- Required work:
In the records below, which lines include "ball"? Copy them.

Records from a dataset
-----

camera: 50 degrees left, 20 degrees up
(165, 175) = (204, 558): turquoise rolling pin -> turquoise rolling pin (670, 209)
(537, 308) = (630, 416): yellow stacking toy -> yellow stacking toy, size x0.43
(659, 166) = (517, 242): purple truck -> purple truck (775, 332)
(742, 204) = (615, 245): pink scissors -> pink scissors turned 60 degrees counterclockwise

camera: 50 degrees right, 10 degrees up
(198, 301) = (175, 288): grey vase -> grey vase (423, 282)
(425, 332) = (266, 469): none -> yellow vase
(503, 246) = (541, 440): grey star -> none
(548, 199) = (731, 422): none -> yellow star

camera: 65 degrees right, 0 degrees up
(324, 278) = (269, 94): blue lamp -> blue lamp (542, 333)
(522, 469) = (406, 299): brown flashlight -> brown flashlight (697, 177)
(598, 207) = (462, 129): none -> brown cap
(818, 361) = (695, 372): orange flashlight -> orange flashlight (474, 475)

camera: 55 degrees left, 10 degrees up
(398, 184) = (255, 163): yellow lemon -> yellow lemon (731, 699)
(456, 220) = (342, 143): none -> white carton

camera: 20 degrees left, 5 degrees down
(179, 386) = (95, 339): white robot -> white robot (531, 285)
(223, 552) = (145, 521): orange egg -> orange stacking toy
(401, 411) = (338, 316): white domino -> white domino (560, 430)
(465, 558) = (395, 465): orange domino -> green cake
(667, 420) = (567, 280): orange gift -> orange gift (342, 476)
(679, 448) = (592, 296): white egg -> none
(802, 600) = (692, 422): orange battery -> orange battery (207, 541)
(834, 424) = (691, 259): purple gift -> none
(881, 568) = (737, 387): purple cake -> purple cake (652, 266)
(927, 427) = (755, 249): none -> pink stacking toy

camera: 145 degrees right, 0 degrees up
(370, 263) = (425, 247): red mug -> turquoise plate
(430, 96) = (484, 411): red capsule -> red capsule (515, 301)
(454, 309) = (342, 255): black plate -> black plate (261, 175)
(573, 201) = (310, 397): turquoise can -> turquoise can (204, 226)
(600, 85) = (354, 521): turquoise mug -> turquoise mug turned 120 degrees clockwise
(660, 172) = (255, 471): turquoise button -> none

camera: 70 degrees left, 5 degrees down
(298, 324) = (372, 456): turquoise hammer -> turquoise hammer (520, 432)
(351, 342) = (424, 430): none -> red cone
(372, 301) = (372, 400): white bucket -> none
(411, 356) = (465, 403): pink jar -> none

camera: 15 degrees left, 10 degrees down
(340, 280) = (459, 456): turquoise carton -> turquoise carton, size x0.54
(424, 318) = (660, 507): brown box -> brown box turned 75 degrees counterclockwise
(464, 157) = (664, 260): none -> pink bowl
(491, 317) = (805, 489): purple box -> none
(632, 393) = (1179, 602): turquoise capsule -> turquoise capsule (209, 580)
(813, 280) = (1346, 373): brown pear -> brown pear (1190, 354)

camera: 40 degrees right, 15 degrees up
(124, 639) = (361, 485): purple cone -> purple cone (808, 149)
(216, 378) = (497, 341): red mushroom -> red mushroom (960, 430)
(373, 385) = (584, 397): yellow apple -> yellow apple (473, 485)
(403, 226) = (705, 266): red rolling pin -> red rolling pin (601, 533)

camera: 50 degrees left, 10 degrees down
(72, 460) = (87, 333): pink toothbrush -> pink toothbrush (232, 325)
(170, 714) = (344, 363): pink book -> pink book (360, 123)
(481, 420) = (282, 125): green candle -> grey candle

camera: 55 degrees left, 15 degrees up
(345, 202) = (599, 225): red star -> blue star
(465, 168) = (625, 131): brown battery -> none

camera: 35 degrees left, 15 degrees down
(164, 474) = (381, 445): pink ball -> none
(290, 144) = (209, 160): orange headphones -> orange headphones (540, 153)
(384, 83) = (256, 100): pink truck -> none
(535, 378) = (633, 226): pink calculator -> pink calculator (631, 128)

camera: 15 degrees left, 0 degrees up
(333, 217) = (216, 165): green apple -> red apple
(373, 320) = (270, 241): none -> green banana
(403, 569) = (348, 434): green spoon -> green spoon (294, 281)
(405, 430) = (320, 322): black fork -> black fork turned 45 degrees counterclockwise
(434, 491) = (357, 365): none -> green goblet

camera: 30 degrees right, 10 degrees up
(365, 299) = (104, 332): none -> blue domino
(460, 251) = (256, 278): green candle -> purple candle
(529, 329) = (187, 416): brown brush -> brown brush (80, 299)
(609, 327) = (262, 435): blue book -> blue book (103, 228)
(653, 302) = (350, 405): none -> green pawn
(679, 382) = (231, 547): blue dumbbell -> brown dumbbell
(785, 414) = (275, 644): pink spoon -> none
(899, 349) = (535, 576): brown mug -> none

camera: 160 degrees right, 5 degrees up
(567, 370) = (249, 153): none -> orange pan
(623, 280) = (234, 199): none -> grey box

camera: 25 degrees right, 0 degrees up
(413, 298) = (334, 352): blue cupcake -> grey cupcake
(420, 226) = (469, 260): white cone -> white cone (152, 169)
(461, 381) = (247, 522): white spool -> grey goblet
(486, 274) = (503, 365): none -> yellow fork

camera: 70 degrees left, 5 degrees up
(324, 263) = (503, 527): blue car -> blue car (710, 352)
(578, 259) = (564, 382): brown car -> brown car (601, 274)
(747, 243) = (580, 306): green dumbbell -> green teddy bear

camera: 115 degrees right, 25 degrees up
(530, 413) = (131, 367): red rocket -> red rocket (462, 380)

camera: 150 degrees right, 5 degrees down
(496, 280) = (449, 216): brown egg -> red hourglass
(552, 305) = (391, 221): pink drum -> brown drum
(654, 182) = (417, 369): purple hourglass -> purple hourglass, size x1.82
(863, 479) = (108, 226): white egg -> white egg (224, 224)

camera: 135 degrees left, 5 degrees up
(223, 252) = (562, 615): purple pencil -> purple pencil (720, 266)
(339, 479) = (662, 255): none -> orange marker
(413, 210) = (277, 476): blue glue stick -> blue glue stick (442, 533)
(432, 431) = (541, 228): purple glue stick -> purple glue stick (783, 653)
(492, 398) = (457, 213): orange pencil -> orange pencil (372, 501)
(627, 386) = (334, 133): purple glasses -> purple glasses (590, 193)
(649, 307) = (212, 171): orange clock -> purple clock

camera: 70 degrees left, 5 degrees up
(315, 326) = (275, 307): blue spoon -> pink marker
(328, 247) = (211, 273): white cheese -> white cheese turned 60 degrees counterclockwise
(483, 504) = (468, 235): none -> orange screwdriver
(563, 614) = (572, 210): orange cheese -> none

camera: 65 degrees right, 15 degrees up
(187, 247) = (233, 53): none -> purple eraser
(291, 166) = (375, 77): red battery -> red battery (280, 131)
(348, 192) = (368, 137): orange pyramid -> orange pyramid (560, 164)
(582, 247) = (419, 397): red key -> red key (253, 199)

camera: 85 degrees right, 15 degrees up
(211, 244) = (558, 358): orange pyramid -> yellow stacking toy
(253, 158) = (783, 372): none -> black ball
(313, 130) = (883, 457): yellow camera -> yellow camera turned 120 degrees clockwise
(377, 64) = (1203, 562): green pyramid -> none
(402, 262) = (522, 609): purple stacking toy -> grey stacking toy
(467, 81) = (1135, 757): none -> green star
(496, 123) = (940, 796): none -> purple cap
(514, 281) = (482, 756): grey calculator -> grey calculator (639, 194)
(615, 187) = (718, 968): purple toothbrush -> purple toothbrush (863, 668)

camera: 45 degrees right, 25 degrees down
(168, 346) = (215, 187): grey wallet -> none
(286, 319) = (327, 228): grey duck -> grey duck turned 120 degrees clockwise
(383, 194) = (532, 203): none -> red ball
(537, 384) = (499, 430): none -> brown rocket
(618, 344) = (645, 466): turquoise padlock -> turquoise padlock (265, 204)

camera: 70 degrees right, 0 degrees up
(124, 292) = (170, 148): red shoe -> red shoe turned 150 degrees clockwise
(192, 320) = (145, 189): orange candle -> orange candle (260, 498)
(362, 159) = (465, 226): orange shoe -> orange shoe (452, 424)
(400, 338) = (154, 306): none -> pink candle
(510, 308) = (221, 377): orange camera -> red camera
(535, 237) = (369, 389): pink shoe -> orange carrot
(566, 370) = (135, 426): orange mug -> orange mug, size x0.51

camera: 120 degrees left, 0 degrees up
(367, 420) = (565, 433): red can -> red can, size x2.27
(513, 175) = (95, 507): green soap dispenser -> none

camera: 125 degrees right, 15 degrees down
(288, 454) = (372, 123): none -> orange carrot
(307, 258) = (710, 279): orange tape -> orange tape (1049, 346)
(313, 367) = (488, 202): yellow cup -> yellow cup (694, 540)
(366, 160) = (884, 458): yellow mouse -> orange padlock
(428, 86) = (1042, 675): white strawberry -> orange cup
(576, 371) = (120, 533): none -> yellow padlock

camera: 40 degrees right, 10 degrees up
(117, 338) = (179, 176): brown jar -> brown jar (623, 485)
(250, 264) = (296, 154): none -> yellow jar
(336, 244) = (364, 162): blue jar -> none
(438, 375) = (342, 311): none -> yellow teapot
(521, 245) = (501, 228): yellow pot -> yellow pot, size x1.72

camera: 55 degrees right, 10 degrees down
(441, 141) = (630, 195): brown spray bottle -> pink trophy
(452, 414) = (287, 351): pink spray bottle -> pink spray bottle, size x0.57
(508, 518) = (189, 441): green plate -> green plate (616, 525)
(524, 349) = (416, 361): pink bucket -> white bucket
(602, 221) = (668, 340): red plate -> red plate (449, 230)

-----

- Written answer:
(164, 474) = (381, 445): pink ball -> none
(253, 158) = (783, 372): none -> black ball
(383, 194) = (532, 203): none -> red ball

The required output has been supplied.